**WHAT YOU ARE ASKED TO DO:** Every entry must reappear in your answer exactly as written, though its pictures must not.
** Opening SOURCE DATA block **
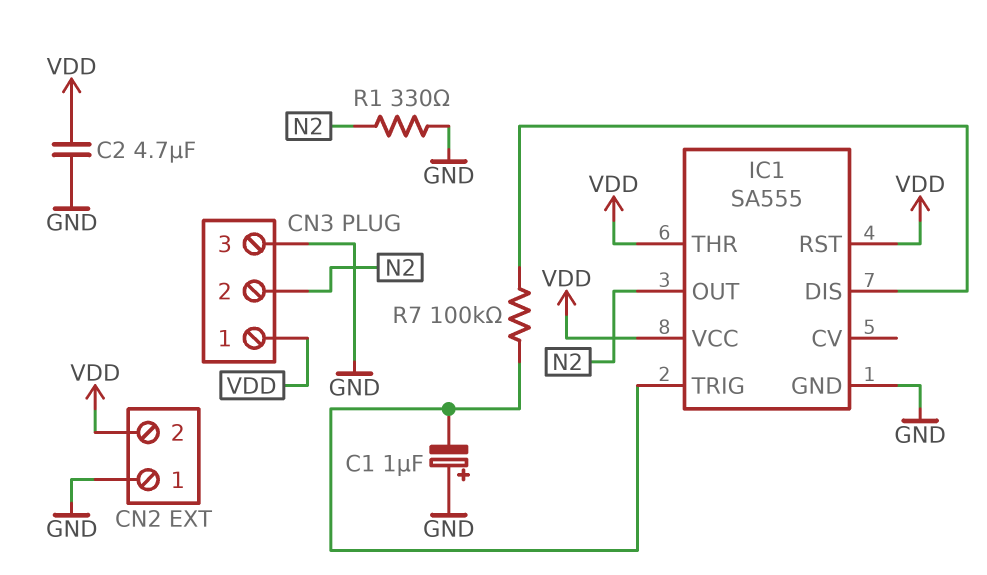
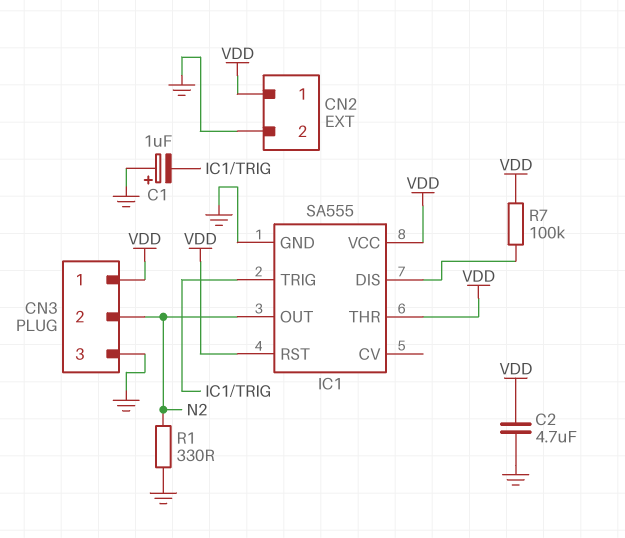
CN2 pin 1: GND -> VDD
CN2 pin 2: VDD -> GND
R7: 100k (IC1/DIS, IC1/TRIG) -> 100k (IC1/DIS, VDD)

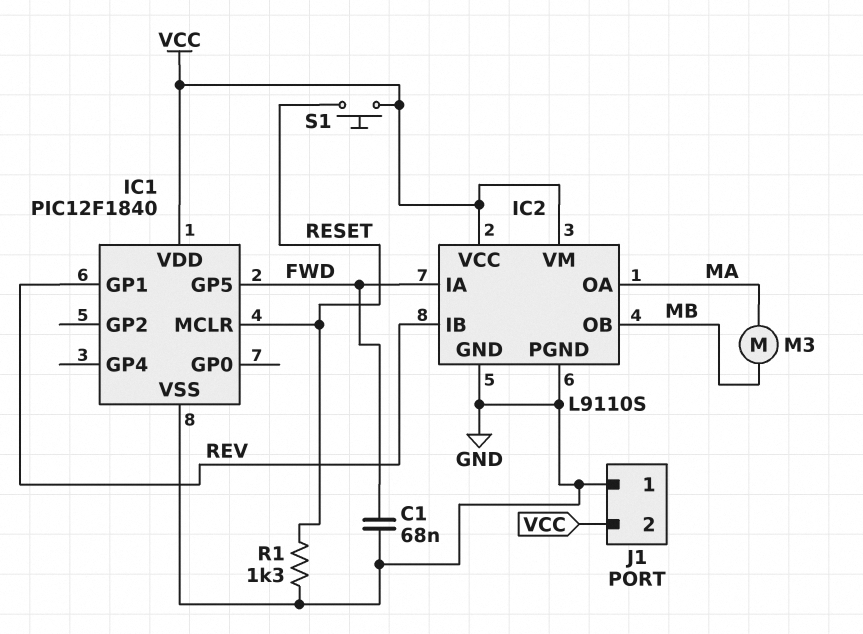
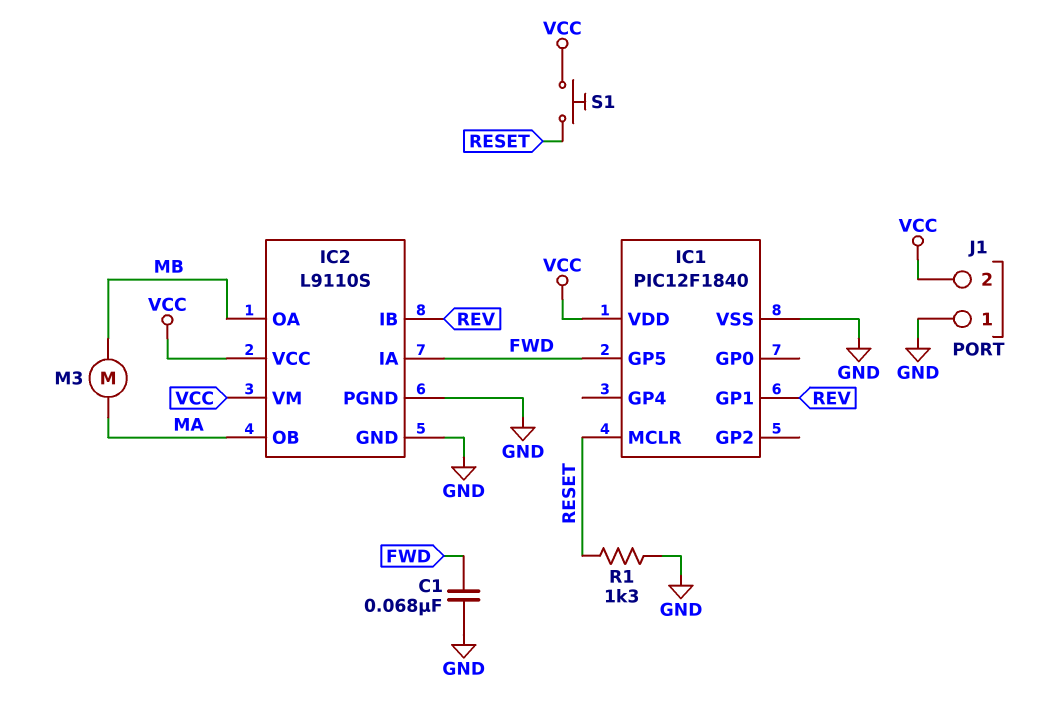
IC2 pin OA: MA -> MB
IC2 pin OB: MB -> MA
** Closing SOURCE DATA block **
**EXERCISE ANSWER:**
CN2 pin 1: GND -> VDD
CN2 pin 2: VDD -> GND
R7: 100k (IC1/DIS, IC1/TRIG) -> 100k (IC1/DIS, VDD)

IC2 pin OA: MA -> MB
IC2 pin OB: MB -> MA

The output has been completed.